__DATA PROVIDED__
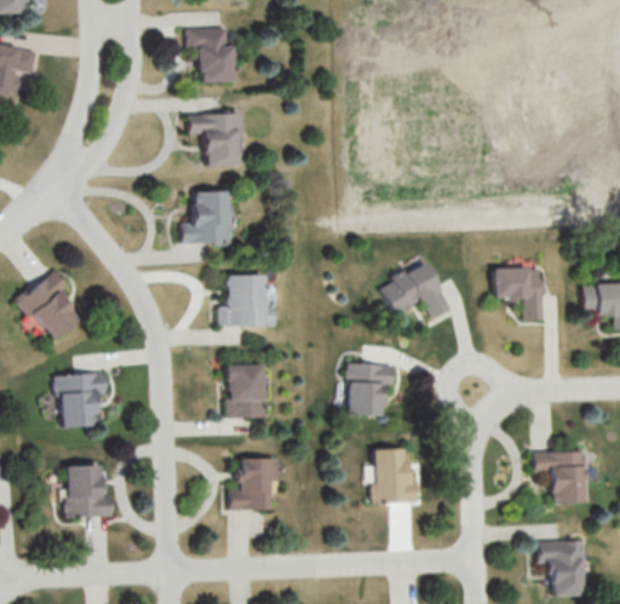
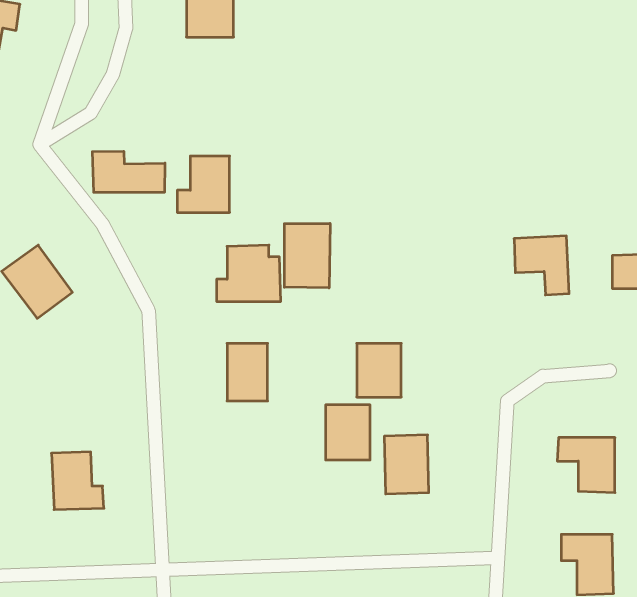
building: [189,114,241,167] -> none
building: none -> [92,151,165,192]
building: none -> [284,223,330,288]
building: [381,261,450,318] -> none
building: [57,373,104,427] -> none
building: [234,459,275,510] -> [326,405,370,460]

---

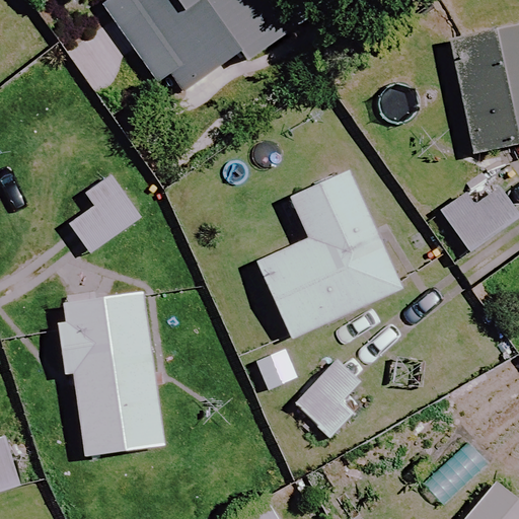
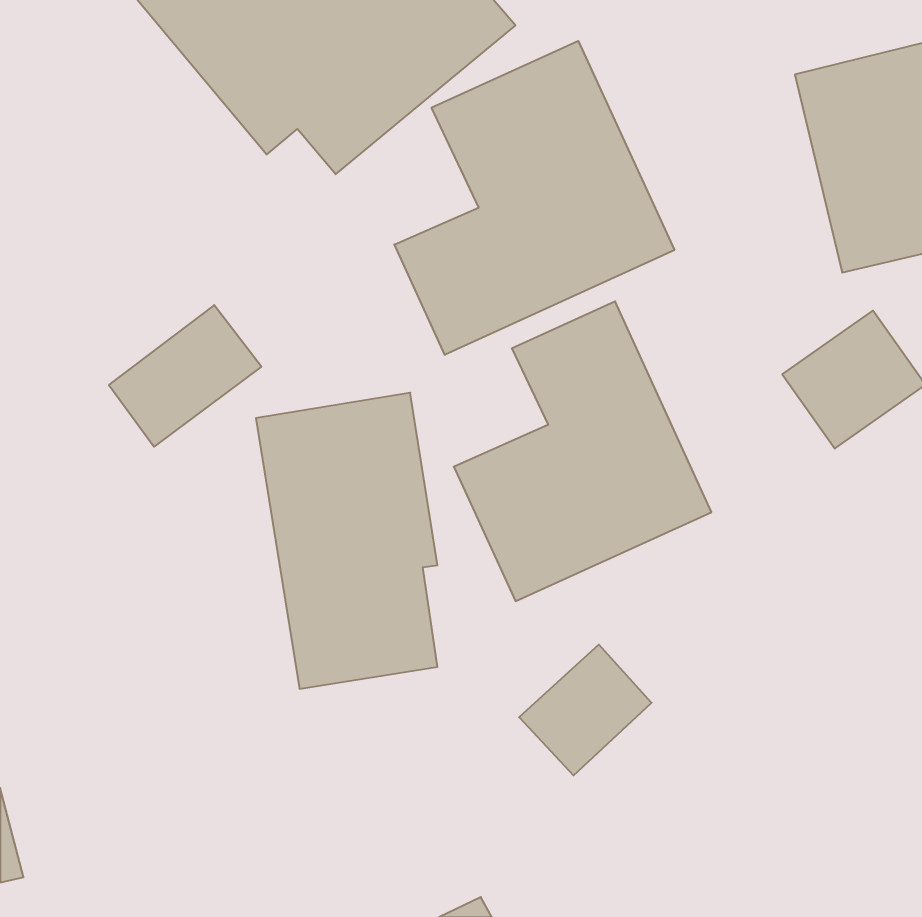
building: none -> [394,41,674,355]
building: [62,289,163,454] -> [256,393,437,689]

...

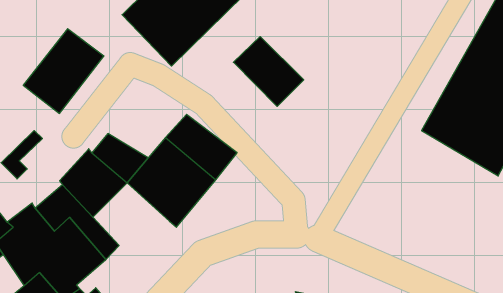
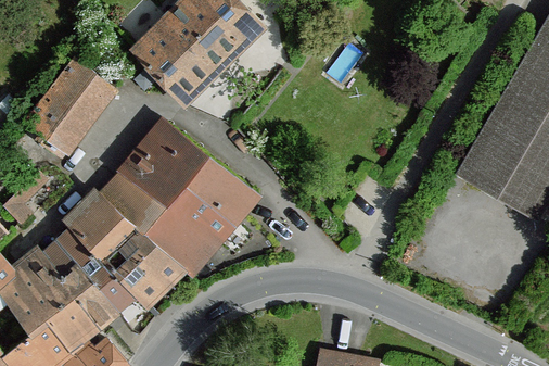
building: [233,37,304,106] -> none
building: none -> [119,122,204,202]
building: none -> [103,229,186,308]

__PROBLEM TO WORK ON__
Copy out each line of the data above, exactly, if it lies between the line holding "building: none -> [284,223,330,288]" and the line holding "building: [234,459,275,510] ->", inclusive; copy no other line.

__WRITTEN REPLY__
building: none -> [284,223,330,288]
building: [381,261,450,318] -> none
building: [57,373,104,427] -> none
building: [234,459,275,510] -> [326,405,370,460]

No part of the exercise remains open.